▶ _Records provided_
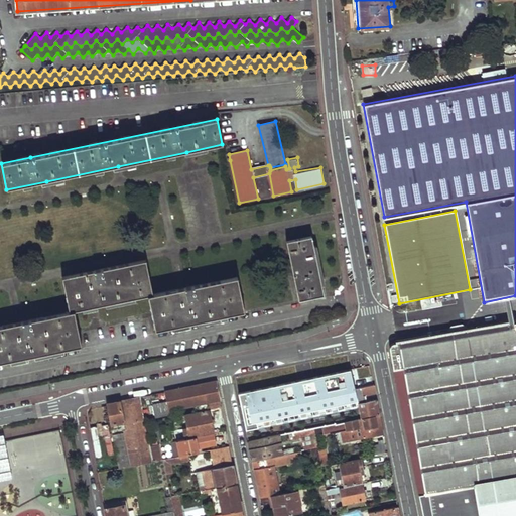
[(325,295),(312,236),(286,242),(298,300),(325,295)]
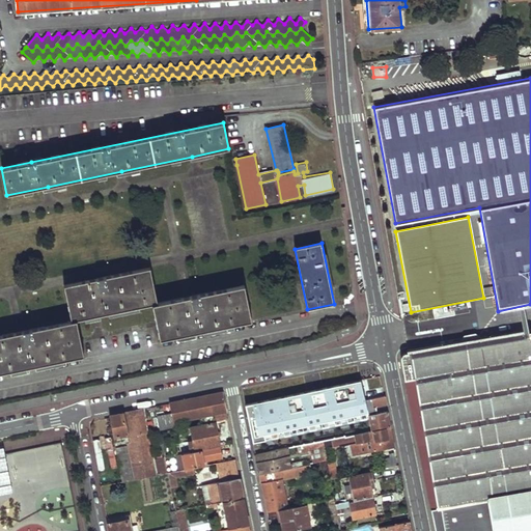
[(251,320),(244,285),(186,297),(158,302),(150,268),(64,285),(72,319),(19,331),(0,334),(0,371),(4,371),(84,355),(81,341),(77,319),(88,316),(152,303),(158,326),(161,339),(171,337),(251,320)]
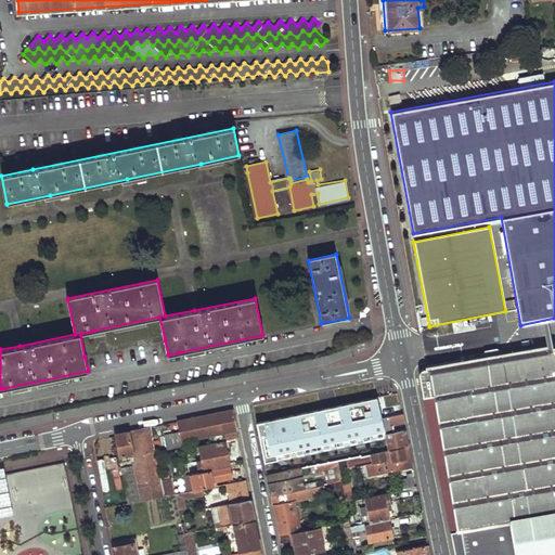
[(554,554),(554,344),(428,365),(426,366),(426,370),(423,370),(420,372),(420,375),(420,378),(451,532),(511,521),(516,554),(554,554)]
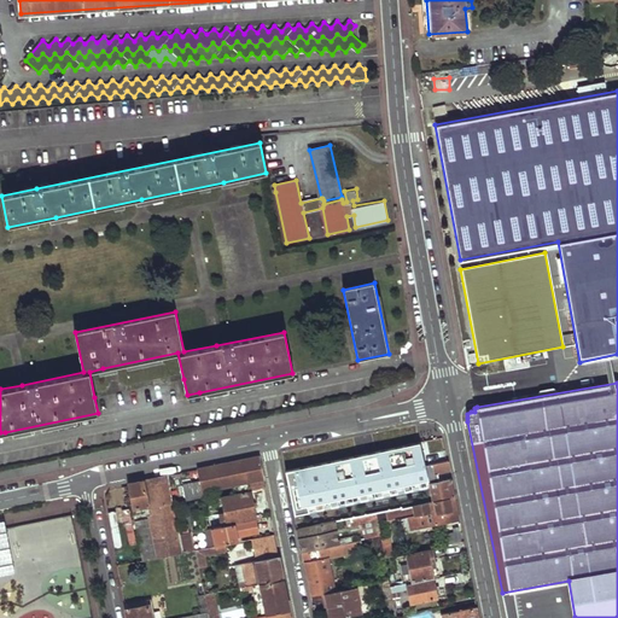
[(425,465),(421,442),(286,468),(295,513),(430,485),(429,482),(427,473),(425,465)]
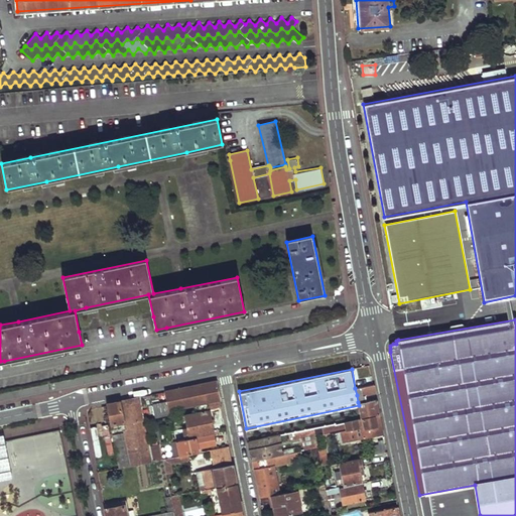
[(208,402),(210,409),(221,406),(223,406),(218,381),(201,384),(167,391),(168,400),(170,409),(208,402)]
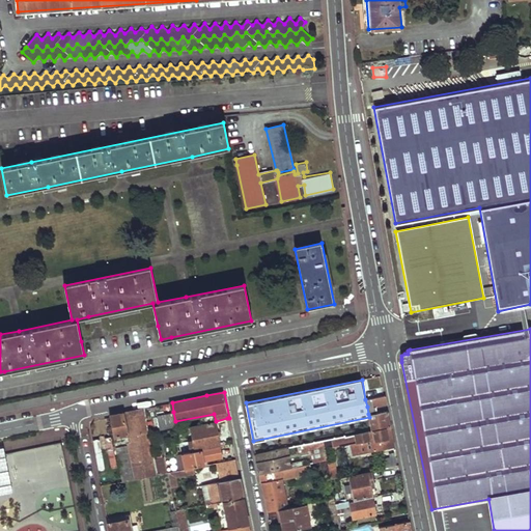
[(365,399),(367,407),(372,407),(372,409),(387,406),(385,395),(365,399)]
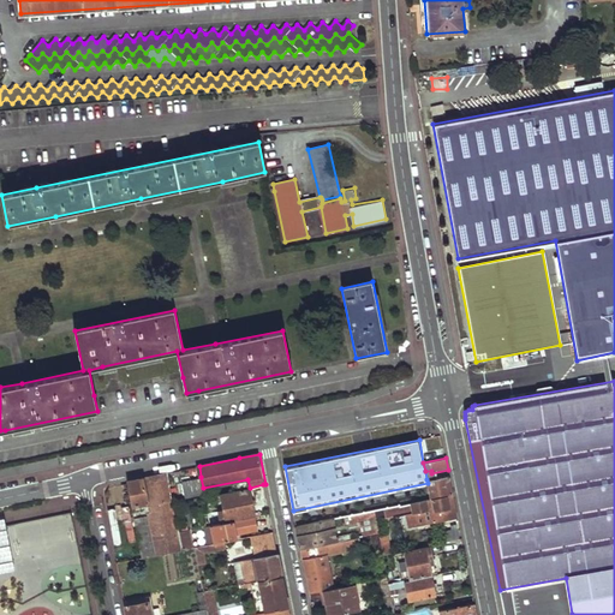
[(129,481),(143,559),(179,550),(177,532),(166,473),(156,475),(137,478),(129,481)]
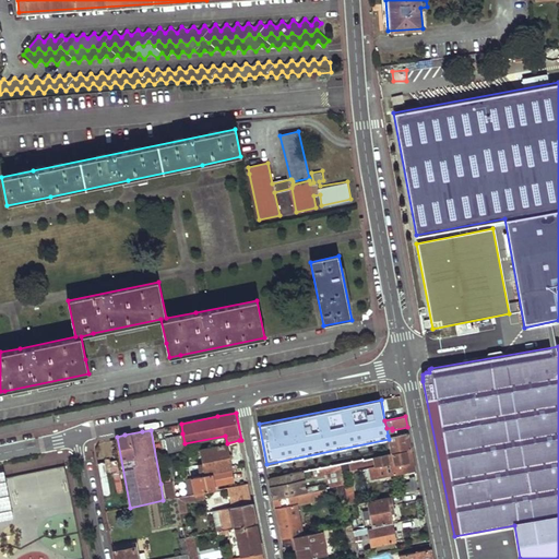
[(389,439),(392,453),(412,449),(408,431),(393,435),(388,436),(389,439)]
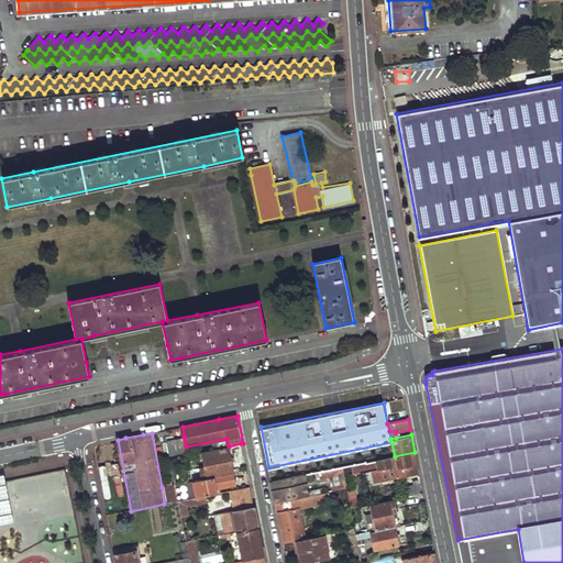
[(183,453),(183,455),(229,446),(227,439),(186,446),(184,437),(167,440),(170,455),(183,453)]
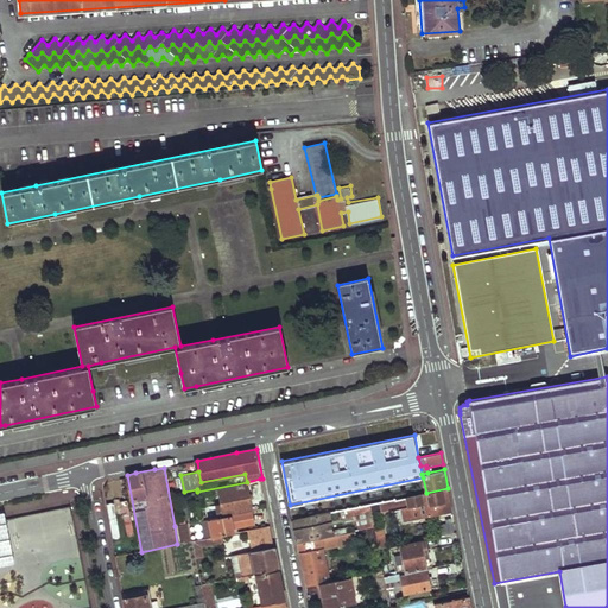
[(217,505),(220,515),(252,510),(247,483),(220,488),(223,504),(217,505)]
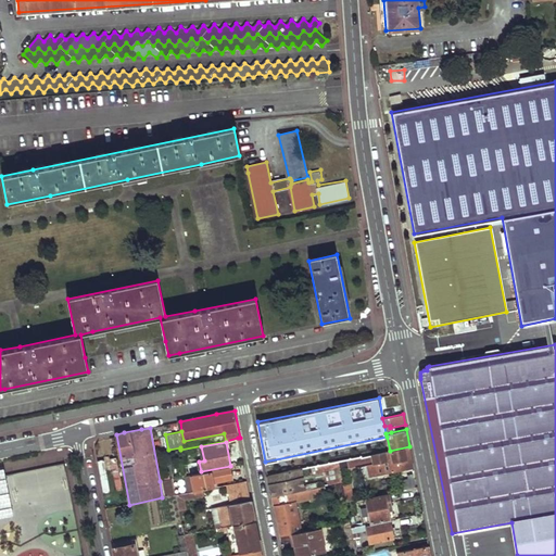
[(390,451),(370,454),(373,463),(375,476),(414,468),(413,464),(409,446),(390,451)]
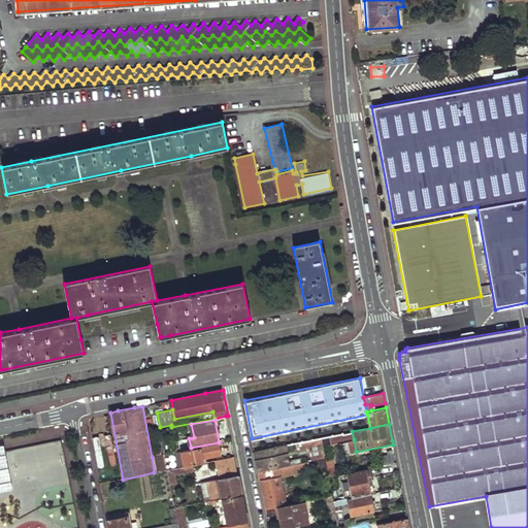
[(341,433),(343,441),(354,439),(352,431),(341,433)]
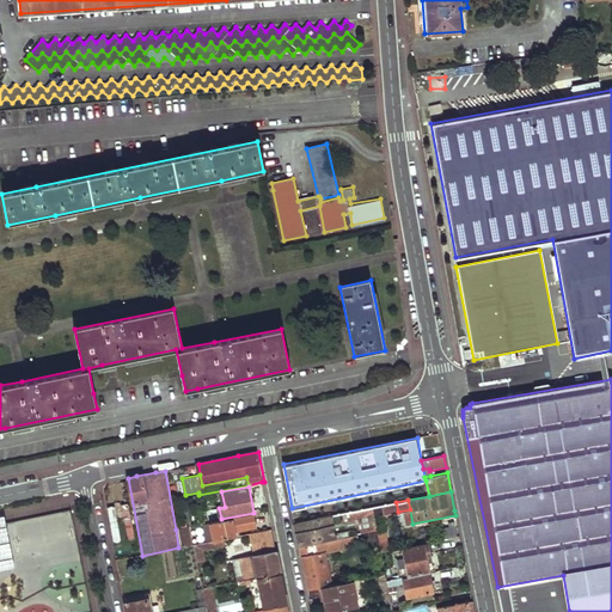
[(385,505),(387,514),(398,512),(396,502),(385,505)]
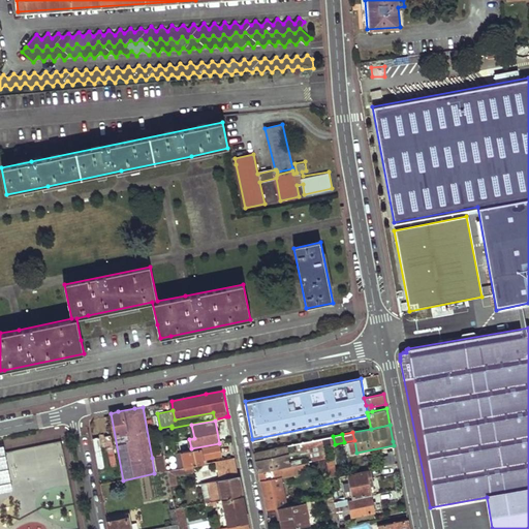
[(300,443),(301,449),(323,445),(321,438),(300,443)]
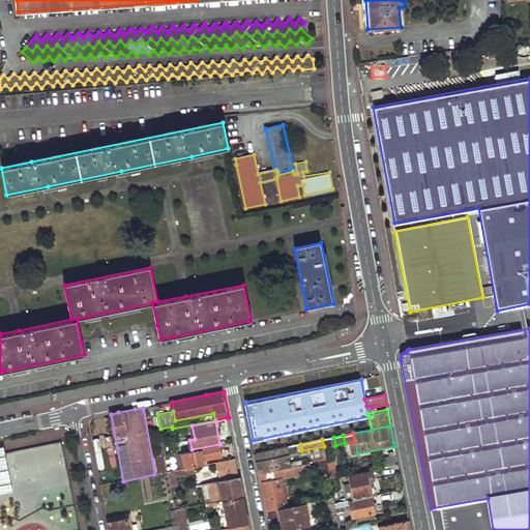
[(188,452),(190,467),(195,467),(203,465),(203,461),(222,457),(221,446),(188,452)]
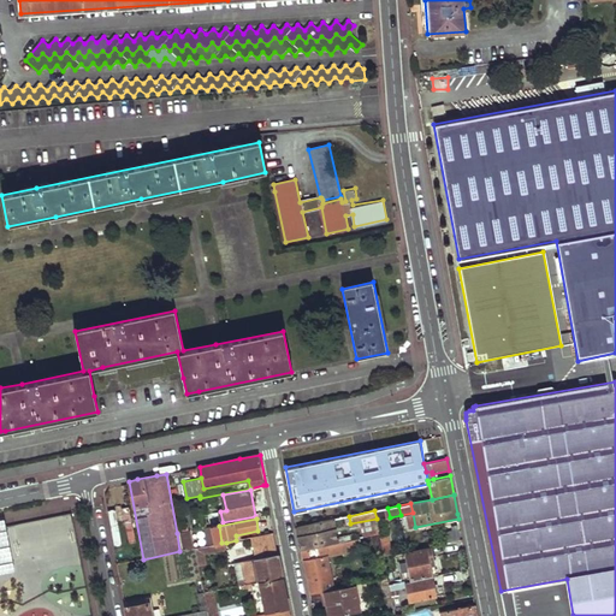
[(300,538),(302,550),(350,539),(349,534),(343,535),(342,533),(337,534),(335,519),(297,526),(300,538)]
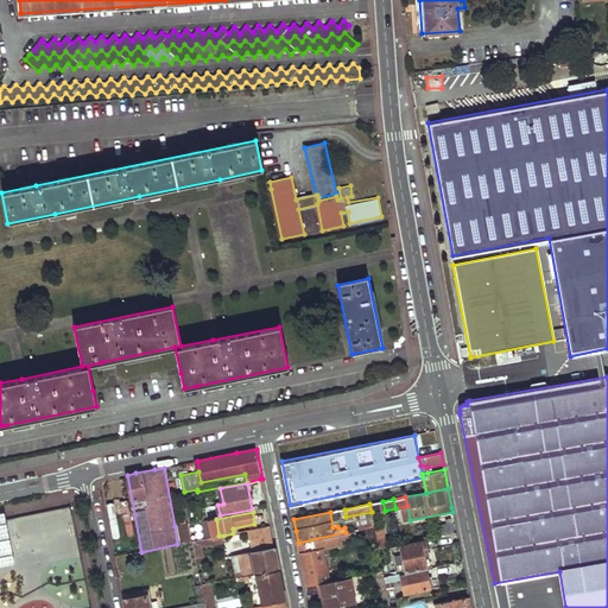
[(209,520),(213,537),(219,536),(216,519),(209,520)]
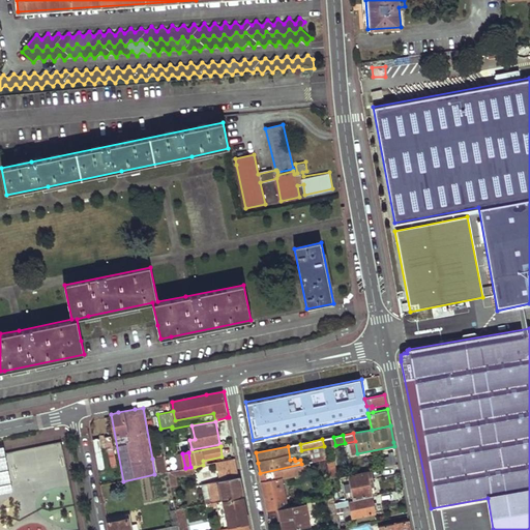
[(152,459),(154,474),(168,472),(165,455),(152,459)]
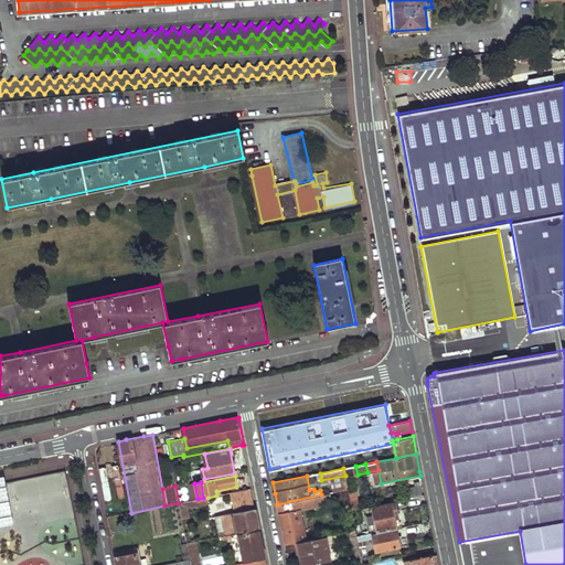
[(408,489),(411,497),(424,494),(423,487),(408,489)]
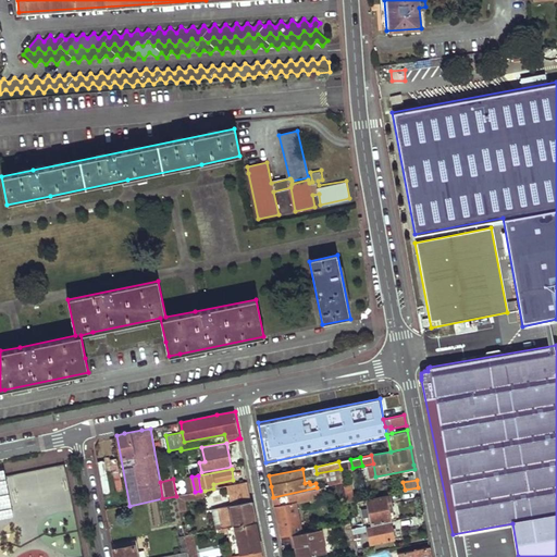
[(229,485),(230,495),(250,491),(248,482),(247,482),(229,485)]
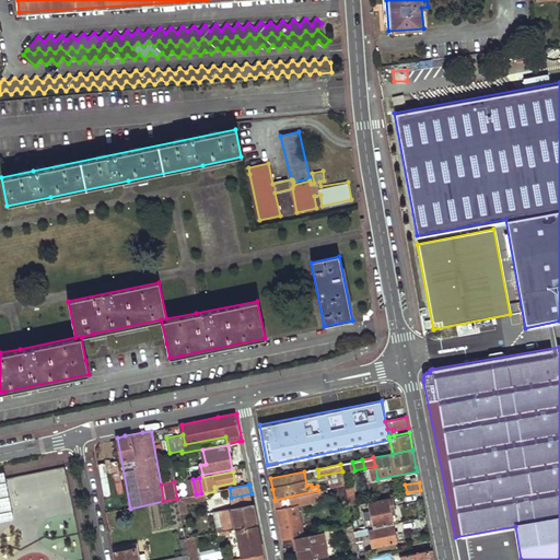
[(345,485),(337,486),(339,496),(335,496),(337,506),(348,504),(346,489),(345,485)]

▶ _Task to complete_
Word for word, write out the lines above running from the one with "[(385,505),(387,514),(398,512),(396,502),(385,505)]" up to and including the one with "[(209,520),(213,537),(219,536),(216,519),(209,520)]". Drop any picture.

▶ _Result for this exercise_
[(385,505),(387,514),(398,512),(396,502),(385,505)]
[(300,443),(301,449),(323,445),(321,438),(300,443)]
[(188,452),(190,467),(195,467),(203,465),(203,461),(222,457),(221,446),(188,452)]
[(300,538),(302,550),(350,539),(349,534),(343,535),(342,533),(337,534),(335,519),(297,526),(300,538)]
[(209,520),(213,537),(219,536),(216,519),(209,520)]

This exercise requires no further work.